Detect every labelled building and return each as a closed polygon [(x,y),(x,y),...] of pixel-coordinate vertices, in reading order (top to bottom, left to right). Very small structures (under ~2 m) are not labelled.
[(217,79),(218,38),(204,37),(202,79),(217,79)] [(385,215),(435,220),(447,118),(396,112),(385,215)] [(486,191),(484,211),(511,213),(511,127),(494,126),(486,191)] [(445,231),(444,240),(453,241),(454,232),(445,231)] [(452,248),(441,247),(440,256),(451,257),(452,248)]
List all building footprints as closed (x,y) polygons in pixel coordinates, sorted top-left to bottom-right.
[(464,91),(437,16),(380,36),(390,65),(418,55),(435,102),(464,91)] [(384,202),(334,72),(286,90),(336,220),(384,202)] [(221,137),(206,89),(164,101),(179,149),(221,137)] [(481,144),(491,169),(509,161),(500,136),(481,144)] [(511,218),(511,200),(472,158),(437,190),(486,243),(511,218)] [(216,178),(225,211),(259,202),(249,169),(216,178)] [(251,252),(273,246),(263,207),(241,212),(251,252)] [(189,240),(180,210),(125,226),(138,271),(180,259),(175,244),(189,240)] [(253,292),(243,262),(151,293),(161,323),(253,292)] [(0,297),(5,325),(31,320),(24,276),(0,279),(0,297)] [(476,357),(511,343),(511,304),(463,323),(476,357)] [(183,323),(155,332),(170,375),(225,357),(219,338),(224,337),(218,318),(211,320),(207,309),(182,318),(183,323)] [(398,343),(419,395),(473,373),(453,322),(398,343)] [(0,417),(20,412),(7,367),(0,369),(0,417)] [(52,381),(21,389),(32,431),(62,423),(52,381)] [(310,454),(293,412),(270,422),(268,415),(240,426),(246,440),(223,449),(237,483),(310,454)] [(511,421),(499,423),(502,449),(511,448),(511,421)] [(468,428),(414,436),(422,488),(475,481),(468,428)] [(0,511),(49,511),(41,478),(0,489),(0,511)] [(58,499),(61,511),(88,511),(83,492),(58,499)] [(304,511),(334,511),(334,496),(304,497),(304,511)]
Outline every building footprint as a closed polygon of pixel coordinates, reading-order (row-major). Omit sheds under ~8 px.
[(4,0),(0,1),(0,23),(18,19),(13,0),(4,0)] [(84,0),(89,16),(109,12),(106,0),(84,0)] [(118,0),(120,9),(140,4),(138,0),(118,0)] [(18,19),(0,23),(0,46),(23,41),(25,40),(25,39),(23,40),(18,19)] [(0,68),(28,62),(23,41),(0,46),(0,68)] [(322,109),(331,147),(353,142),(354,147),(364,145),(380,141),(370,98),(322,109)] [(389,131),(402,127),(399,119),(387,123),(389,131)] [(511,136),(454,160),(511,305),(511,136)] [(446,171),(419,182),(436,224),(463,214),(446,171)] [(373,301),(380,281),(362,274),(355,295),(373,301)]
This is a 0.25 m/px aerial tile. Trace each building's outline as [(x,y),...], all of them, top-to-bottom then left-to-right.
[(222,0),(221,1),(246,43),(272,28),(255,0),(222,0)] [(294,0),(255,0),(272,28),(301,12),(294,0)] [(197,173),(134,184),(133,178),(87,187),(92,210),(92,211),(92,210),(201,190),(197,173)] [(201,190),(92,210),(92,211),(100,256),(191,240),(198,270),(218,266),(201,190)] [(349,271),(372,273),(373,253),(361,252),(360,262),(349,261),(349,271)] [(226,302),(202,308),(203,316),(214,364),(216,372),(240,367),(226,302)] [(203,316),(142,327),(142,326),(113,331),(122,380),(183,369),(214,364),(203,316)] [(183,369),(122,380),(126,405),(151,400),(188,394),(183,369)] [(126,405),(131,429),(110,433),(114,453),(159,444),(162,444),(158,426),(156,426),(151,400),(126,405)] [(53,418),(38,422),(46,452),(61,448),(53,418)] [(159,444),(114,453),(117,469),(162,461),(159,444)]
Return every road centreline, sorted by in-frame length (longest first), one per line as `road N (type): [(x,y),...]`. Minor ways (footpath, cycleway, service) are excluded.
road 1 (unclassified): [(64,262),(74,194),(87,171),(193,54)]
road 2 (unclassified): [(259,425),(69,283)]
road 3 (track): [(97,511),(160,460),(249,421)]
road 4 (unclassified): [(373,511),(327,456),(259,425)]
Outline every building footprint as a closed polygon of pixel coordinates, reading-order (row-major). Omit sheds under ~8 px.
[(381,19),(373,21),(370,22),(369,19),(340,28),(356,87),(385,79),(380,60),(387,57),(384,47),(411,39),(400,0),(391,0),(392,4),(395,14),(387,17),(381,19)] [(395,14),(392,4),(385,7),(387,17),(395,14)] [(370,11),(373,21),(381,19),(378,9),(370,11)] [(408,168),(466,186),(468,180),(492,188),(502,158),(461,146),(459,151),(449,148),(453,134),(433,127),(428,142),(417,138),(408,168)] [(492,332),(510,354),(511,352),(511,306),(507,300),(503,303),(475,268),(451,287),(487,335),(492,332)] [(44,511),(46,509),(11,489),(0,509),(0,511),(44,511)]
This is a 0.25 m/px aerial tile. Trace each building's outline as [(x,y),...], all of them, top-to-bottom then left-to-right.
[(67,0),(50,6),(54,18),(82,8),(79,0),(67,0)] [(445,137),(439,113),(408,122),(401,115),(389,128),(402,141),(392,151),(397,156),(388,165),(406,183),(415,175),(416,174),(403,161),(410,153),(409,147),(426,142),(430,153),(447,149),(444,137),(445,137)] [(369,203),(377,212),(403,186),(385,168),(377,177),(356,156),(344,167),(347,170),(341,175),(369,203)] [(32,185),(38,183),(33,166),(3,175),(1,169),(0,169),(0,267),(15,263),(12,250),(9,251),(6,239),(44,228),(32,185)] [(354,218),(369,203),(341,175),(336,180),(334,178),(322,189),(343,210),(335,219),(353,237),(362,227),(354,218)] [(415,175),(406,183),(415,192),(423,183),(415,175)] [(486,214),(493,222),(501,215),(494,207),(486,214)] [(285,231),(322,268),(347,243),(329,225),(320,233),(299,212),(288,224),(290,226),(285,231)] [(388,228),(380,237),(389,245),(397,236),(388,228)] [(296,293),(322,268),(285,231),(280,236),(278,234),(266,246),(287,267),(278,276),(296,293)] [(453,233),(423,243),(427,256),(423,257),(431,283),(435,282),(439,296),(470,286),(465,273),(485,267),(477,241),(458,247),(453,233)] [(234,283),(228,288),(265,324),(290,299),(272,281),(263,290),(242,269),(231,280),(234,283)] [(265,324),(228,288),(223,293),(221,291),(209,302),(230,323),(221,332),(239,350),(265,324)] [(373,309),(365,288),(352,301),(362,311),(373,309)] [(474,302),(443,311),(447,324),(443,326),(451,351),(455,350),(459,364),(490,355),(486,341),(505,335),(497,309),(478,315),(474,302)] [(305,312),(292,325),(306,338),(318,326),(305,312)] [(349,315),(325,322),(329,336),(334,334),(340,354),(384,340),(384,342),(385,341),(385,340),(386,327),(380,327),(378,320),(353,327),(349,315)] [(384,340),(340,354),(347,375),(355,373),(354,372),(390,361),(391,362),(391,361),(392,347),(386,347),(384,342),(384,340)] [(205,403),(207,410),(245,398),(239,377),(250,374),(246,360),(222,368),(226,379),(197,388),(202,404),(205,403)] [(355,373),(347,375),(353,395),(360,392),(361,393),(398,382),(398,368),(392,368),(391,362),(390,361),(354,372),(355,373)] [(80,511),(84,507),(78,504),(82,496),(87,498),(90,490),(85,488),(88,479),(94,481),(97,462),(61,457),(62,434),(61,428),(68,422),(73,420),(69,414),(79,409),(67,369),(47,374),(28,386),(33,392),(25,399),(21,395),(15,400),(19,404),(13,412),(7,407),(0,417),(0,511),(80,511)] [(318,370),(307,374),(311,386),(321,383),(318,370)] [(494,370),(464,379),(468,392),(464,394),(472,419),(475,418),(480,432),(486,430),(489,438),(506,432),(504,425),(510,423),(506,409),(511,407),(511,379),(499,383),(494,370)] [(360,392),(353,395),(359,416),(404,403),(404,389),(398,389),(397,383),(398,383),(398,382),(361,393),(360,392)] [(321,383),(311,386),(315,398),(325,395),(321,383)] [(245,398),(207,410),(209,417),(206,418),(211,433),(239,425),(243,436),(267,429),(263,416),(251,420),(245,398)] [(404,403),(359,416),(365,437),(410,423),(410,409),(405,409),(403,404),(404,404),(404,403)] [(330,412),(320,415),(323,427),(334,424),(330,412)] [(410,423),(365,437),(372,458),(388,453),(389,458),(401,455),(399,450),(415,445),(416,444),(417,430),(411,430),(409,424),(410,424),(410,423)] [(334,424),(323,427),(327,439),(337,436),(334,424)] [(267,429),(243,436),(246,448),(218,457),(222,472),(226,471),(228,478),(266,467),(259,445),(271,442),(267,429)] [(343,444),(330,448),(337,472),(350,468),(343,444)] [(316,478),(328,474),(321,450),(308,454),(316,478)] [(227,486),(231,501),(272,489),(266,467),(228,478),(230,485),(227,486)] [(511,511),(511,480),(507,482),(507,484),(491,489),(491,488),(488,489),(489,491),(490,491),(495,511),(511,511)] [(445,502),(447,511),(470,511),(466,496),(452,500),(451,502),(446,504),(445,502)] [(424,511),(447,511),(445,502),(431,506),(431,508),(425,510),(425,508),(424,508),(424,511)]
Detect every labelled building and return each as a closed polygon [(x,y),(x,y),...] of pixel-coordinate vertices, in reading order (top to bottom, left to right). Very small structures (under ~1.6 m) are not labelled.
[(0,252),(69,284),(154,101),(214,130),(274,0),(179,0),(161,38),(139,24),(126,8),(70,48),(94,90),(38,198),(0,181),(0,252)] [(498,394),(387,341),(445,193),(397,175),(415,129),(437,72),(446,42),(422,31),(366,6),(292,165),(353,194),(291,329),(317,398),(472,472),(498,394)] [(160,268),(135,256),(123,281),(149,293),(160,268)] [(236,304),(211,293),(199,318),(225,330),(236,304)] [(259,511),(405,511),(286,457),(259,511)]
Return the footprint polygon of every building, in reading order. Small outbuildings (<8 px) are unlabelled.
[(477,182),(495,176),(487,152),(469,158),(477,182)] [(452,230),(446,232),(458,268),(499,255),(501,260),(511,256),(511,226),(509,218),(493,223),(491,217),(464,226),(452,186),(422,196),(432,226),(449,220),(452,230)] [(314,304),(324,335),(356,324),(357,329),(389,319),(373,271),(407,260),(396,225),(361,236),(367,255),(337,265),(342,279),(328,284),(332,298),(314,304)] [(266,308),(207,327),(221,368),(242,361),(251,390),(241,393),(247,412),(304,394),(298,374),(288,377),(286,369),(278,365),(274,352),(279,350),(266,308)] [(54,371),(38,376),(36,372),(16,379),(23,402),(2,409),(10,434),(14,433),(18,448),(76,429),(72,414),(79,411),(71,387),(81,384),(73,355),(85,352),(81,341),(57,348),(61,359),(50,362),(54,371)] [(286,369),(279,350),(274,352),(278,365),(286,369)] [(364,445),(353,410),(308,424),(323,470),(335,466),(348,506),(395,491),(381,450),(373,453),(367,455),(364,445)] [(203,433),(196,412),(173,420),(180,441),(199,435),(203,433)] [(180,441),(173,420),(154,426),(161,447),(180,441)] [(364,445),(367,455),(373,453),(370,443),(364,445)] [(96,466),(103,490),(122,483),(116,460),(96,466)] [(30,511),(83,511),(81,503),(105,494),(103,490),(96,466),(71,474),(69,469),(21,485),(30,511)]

******

DIRECTIVE: Format the stretch of rows from the first row through the row containing "List all building" as a numbered list, omitting any blank lines.

FINISHED TASK:
1. Detect every labelled building and return each as a closed polygon [(x,y),(x,y),...] of pixel-coordinate vertices, in reading order (top to bottom, left to right). Very small structures (under ~2 m) are not labelled.
2. [(217,79),(218,38),(204,37),(202,79),(217,79)] [(385,215),(435,220),(447,118),(396,112),(385,215)] [(486,191),(484,211),(511,213),(511,127),(494,126),(486,191)] [(445,231),(444,240),(453,241),(454,232),(445,231)] [(452,248),(441,247),(440,256),(451,257),(452,248)]
3. List all building footprints as closed (x,y) polygons in pixel coordinates, sorted top-left to bottom-right.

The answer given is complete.